▸ Task directions
Could you transcribe every one of the lines below word for word, leaving the pictures out of your answer?

*** Opening of Information supplied ***

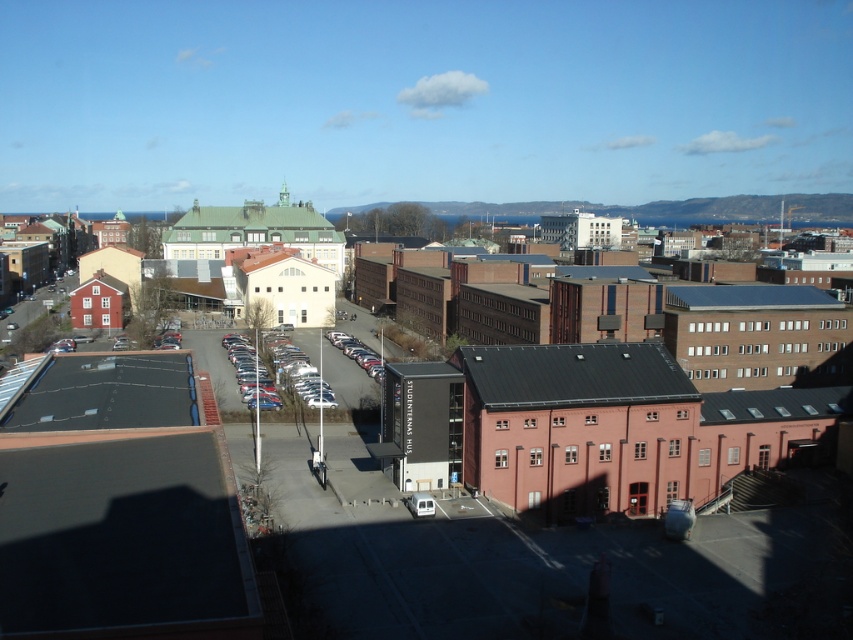
Question: Is metallic silver car at center-left to the right of metallic silver car at center from the viewer's perspective?

Choices:
 (A) no
 (B) yes

Answer: (A)

Question: Is metallic silver car at center-left behind metallic silver car at center?

Choices:
 (A) no
 (B) yes

Answer: (A)

Question: Which object appears farthest from the camera in this image?

Choices:
 (A) brick building at center
 (B) metallic silver car at center-left
 (C) metallic silver car at center

Answer: (C)

Question: Which object is farther from the camera taking this photo?

Choices:
 (A) metallic silver car at center
 (B) brick building at center

Answer: (A)

Question: Is brick building at center thinner than metallic silver car at center?

Choices:
 (A) no
 (B) yes

Answer: (A)

Question: Estimate the real-world distances between objects in this image. Which object is farther from the metallic silver car at center-left?

Choices:
 (A) brick building at center
 (B) metallic silver car at center

Answer: (A)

*** Close of Information supplied ***

▸ Answer section
Question: Is metallic silver car at center-left to the right of metallic silver car at center from the viewer's perspective?

Choices:
 (A) no
 (B) yes

Answer: (A)

Question: Is metallic silver car at center-left behind metallic silver car at center?

Choices:
 (A) no
 (B) yes

Answer: (A)

Question: Which object appears farthest from the camera in this image?

Choices:
 (A) brick building at center
 (B) metallic silver car at center-left
 (C) metallic silver car at center

Answer: (C)

Question: Which object is farther from the camera taking this photo?

Choices:
 (A) metallic silver car at center
 (B) brick building at center

Answer: (A)

Question: Is brick building at center thinner than metallic silver car at center?

Choices:
 (A) no
 (B) yes

Answer: (A)

Question: Estimate the real-world distances between objects in this image. Which object is farther from the metallic silver car at center-left?

Choices:
 (A) brick building at center
 (B) metallic silver car at center

Answer: (A)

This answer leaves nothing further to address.